■ Problem to work on: Go to the line in the entries below that holds "window: (367, 198) -> (159, 529), added" and repeat exactly from there through the line that holds "bench: (216, 288)", inclusive.

Drawing revision comparisons:
•••
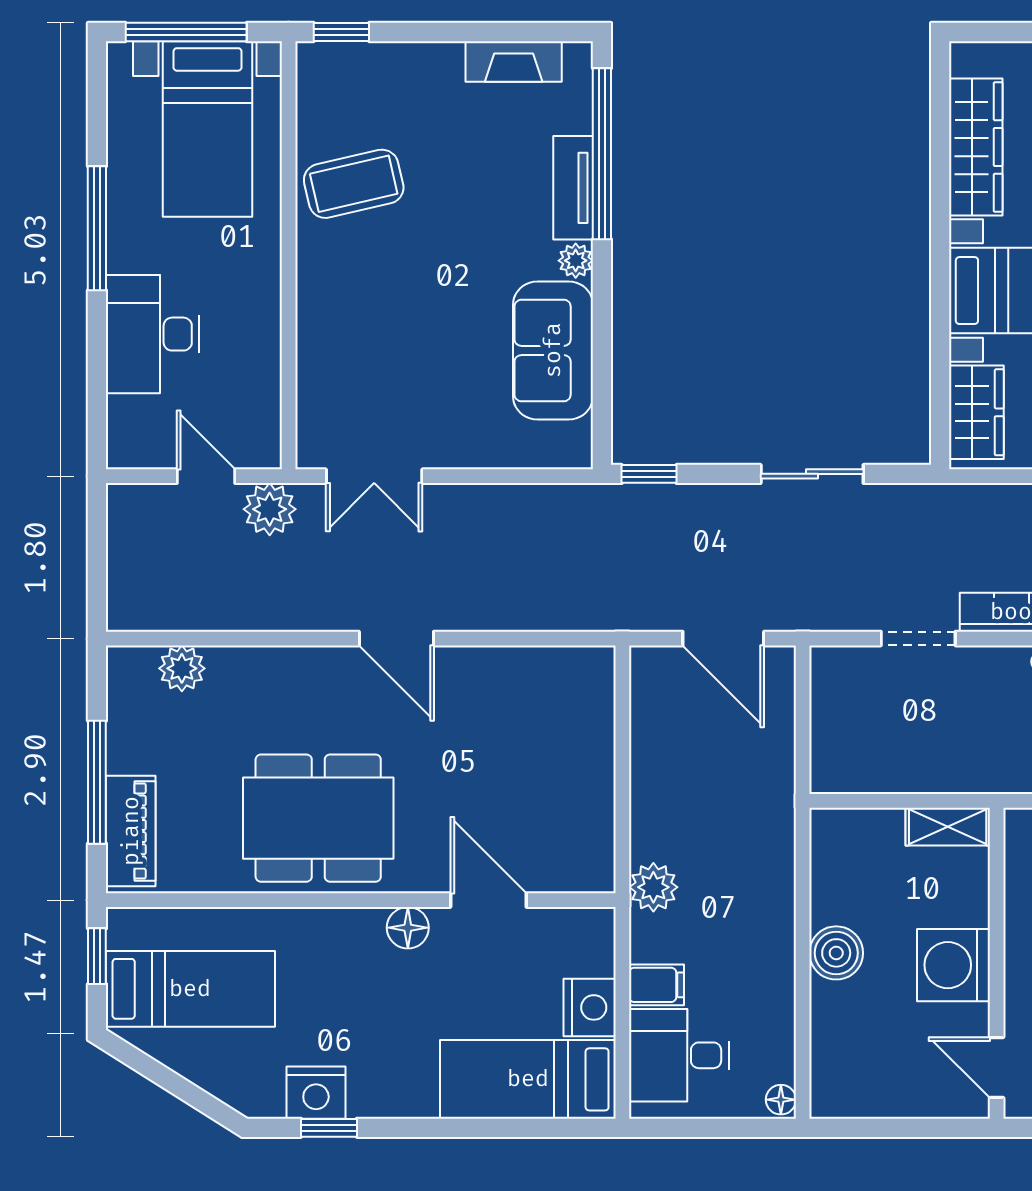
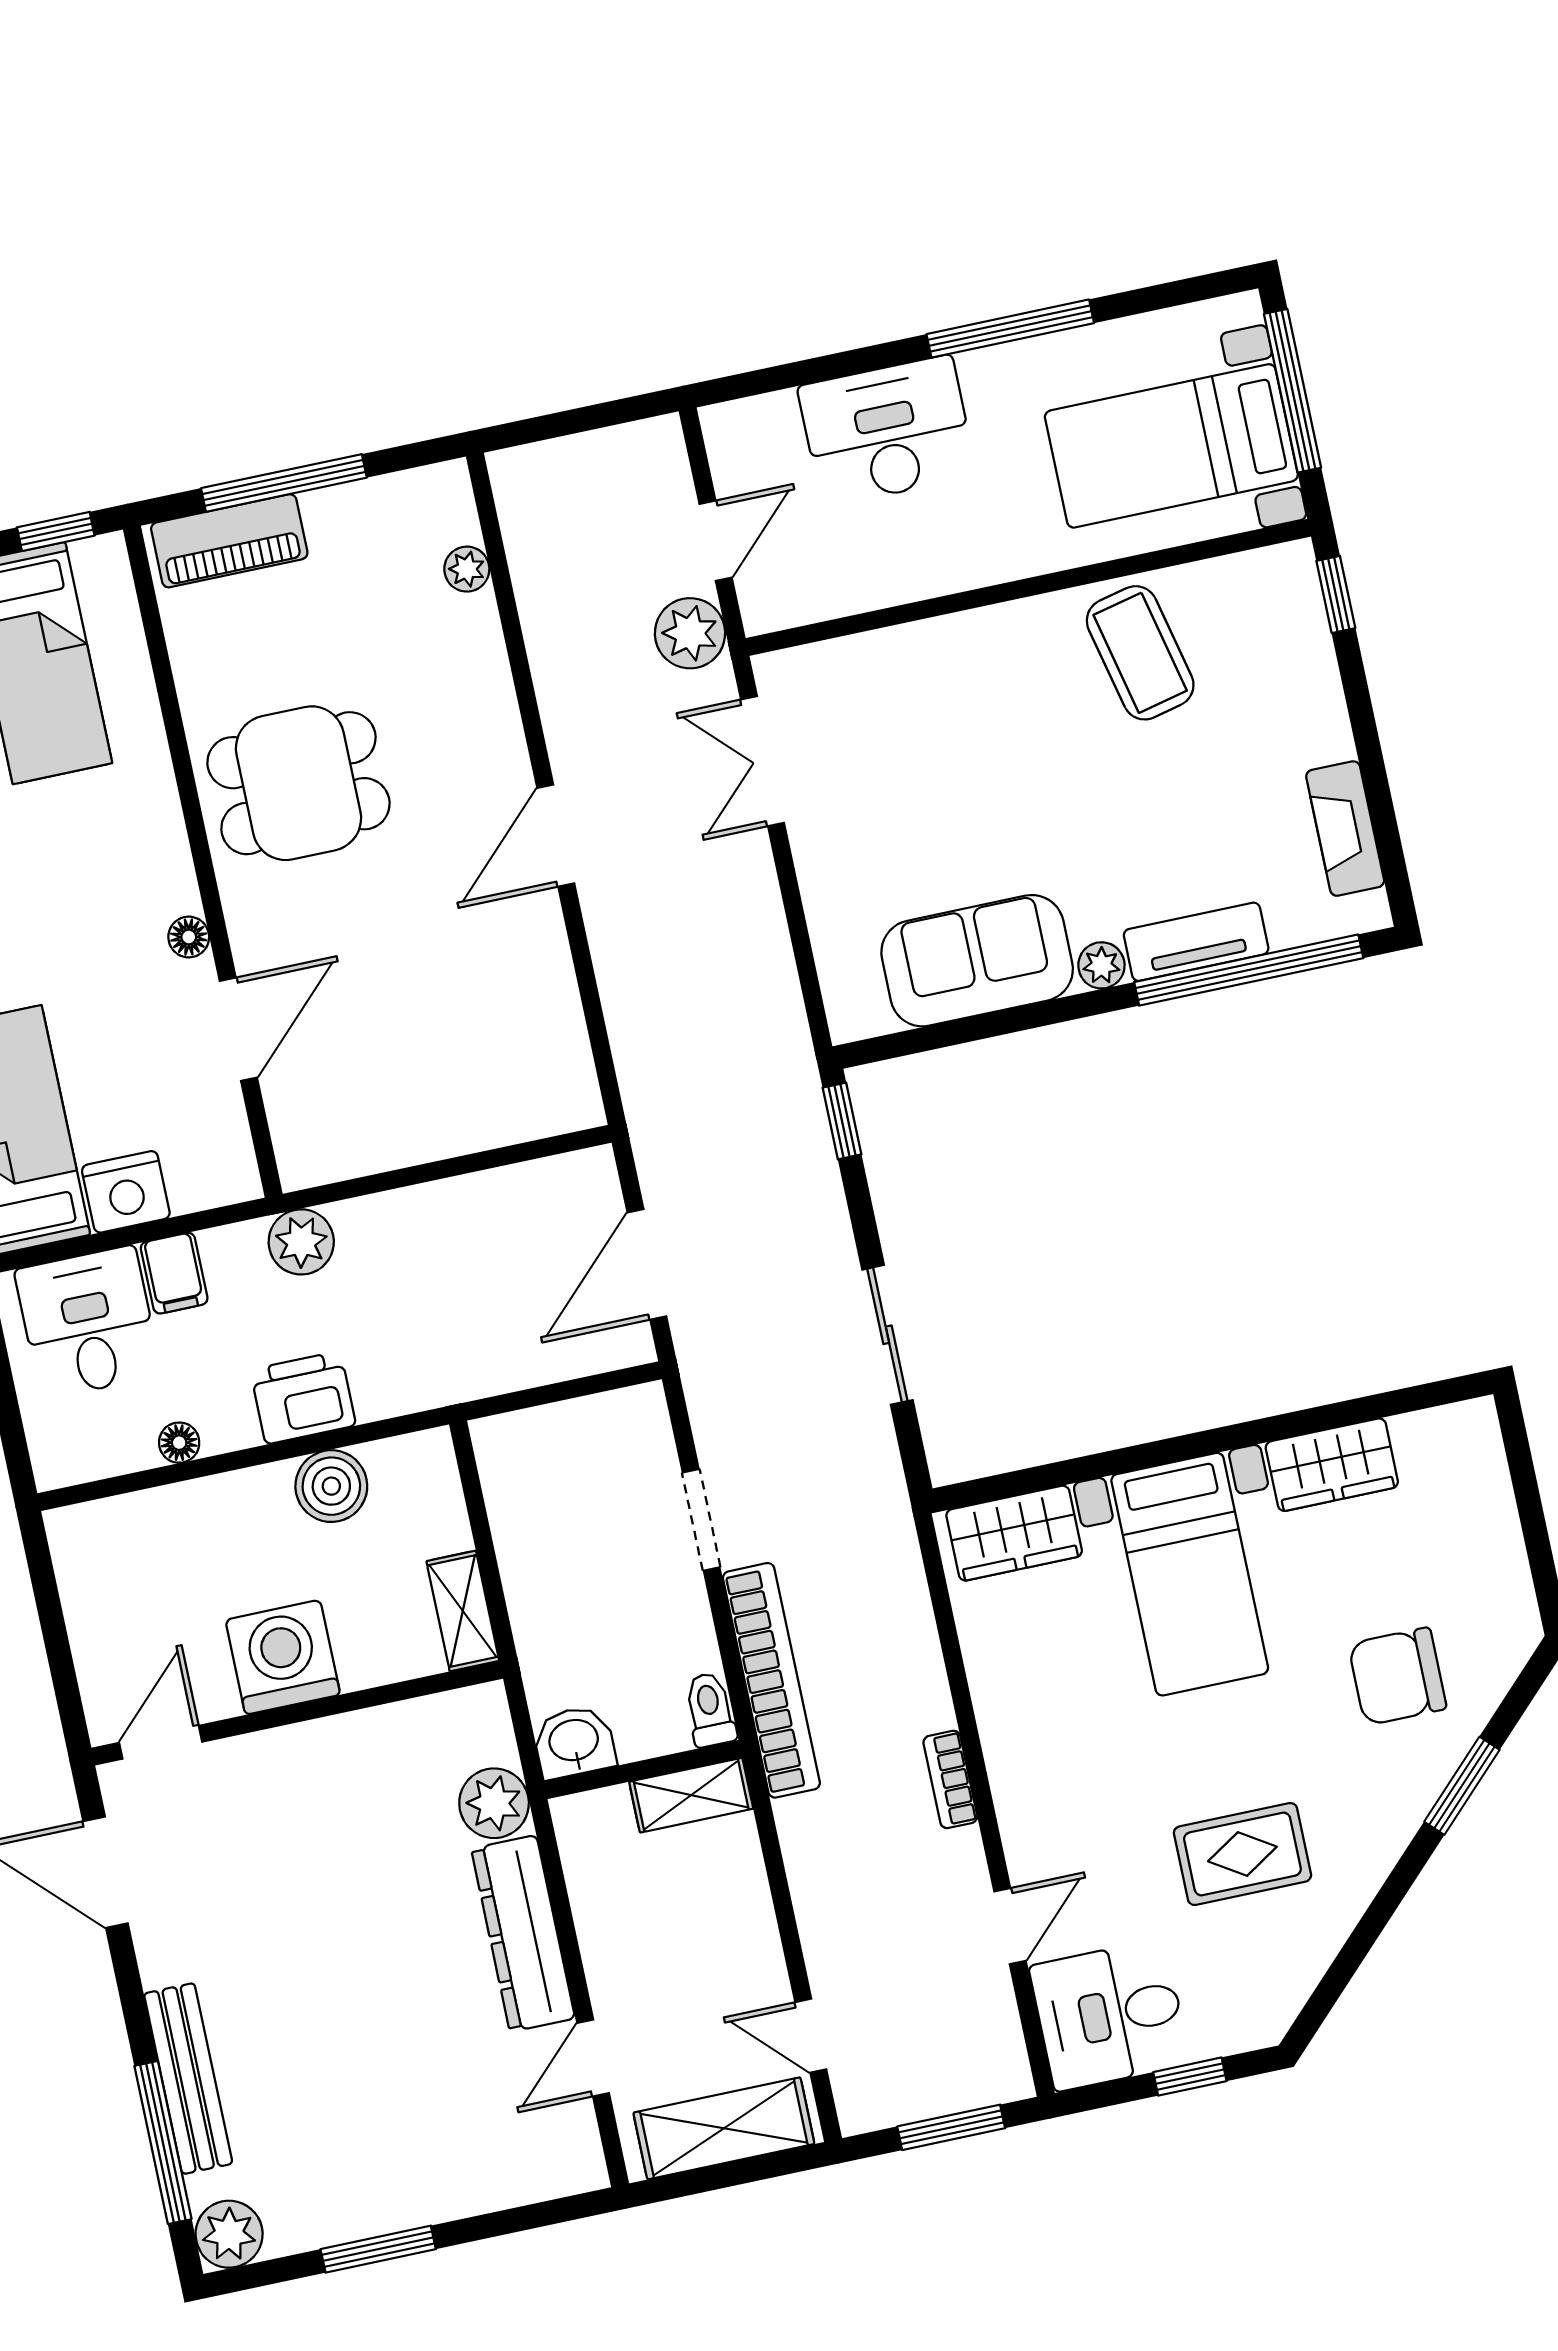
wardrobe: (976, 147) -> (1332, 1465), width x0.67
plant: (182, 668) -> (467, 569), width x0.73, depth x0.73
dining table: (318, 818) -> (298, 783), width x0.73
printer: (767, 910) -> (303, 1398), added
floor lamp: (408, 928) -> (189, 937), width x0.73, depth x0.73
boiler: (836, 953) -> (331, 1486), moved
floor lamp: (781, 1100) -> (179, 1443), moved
•••
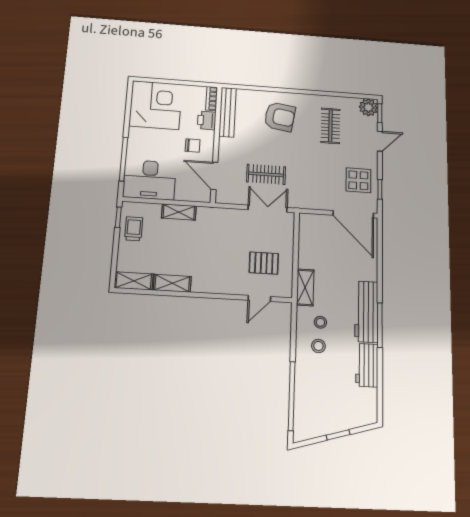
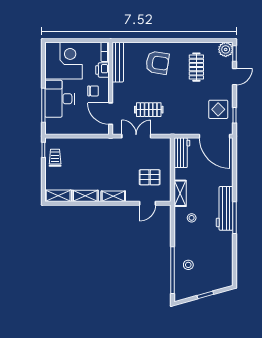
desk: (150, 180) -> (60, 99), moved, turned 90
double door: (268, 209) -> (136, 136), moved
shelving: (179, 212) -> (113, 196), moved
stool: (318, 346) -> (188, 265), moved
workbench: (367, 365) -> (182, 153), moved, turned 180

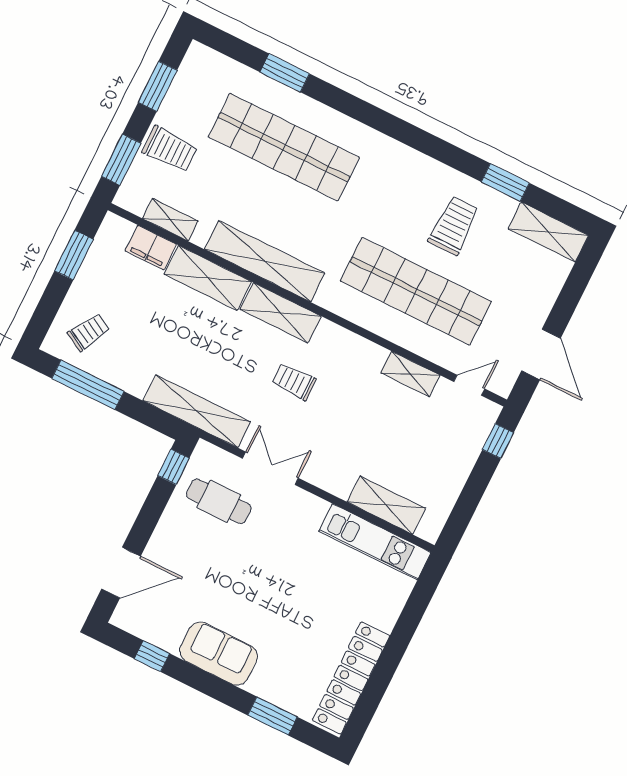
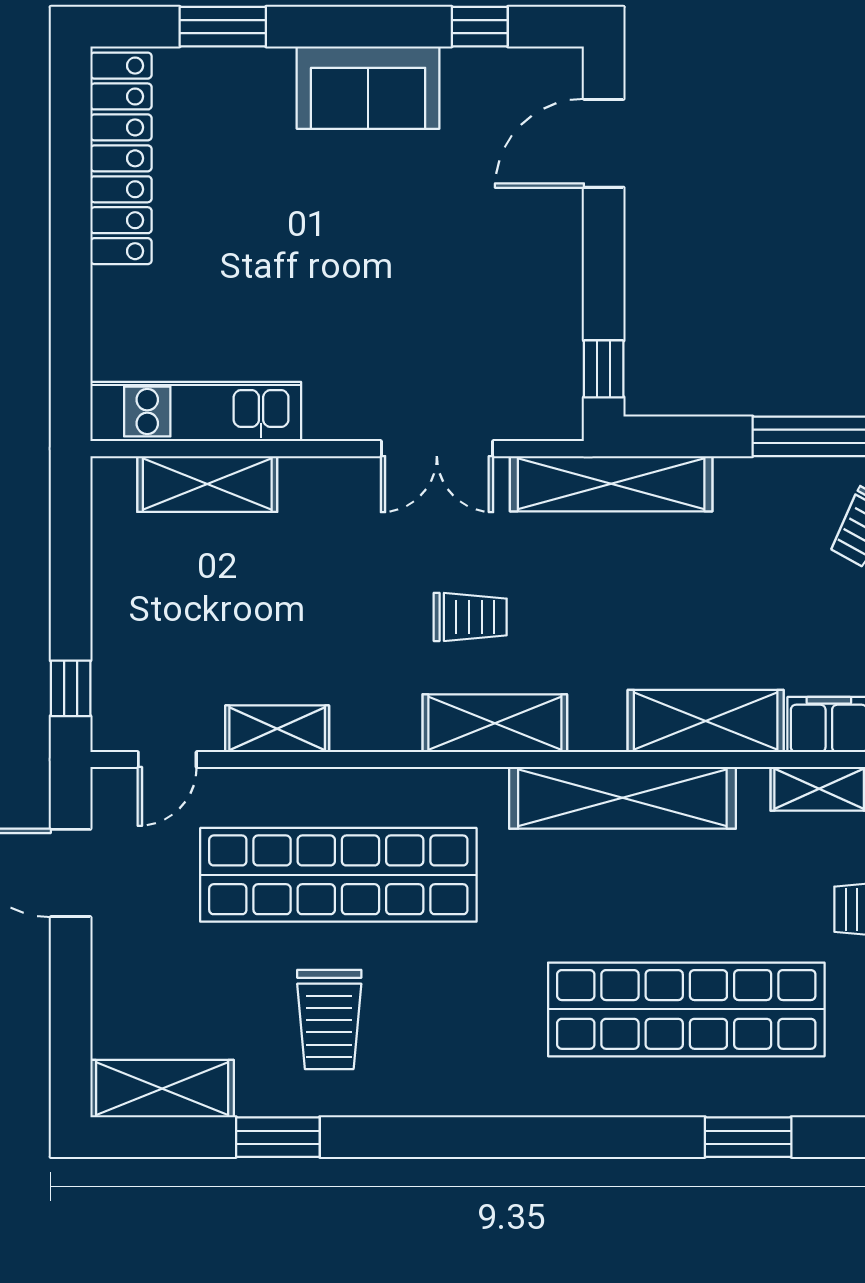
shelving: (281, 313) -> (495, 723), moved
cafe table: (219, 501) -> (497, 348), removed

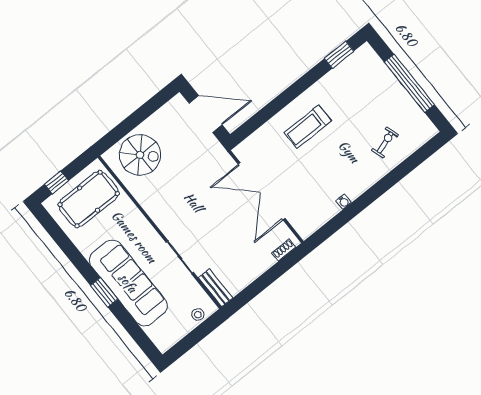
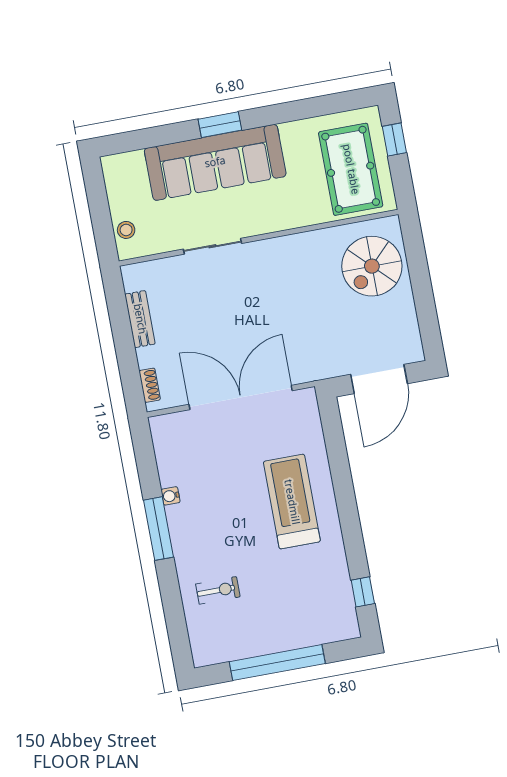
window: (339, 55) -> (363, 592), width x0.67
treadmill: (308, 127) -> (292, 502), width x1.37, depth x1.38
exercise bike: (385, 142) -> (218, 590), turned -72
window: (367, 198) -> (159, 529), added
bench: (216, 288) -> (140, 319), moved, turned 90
•••
■ Solution to the exercise:
window: (367, 198) -> (159, 529), added
bench: (216, 288) -> (140, 319), moved, turned 90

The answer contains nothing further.